## Task item
Transcribe the whole listing below. Pictures do not go in the copy.

## Given information
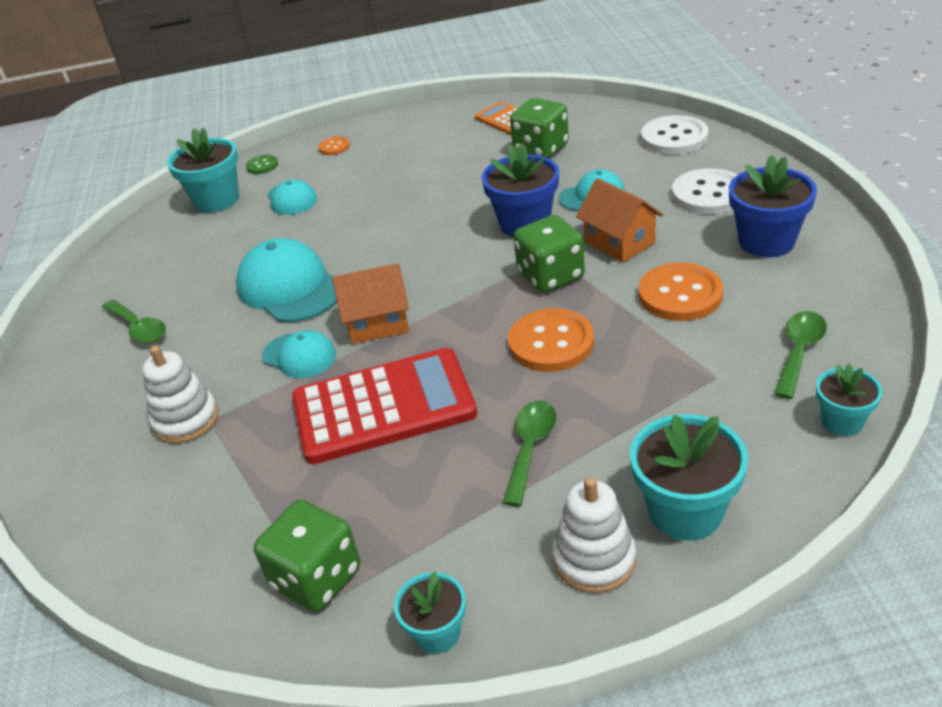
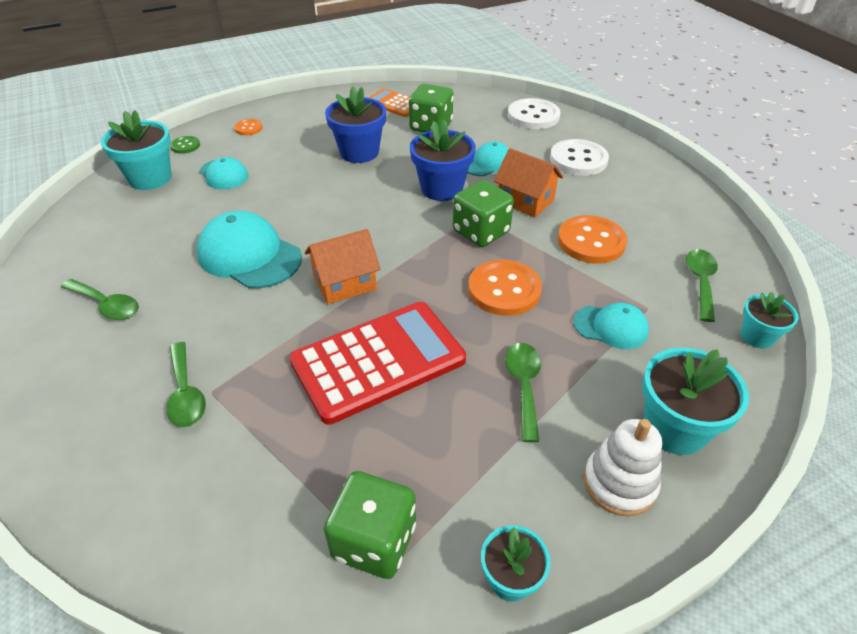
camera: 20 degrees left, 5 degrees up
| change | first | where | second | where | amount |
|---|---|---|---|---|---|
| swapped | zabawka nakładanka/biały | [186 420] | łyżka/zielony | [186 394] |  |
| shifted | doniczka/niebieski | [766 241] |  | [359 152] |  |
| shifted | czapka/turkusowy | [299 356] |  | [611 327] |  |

## Result of the exercise
camera: 20 degrees left, 5 degrees up
| change | first | where | second | where | amount |
|---|---|---|---|---|---|
| swapped | zabawka nakładanka/biały | [186 420] | łyżka/zielony | [186 394] |  |
| shifted | doniczka/niebieski | [766 241] |  | [359 152] |  |
| shifted | czapka/turkusowy | [299 356] |  | [611 327] |  |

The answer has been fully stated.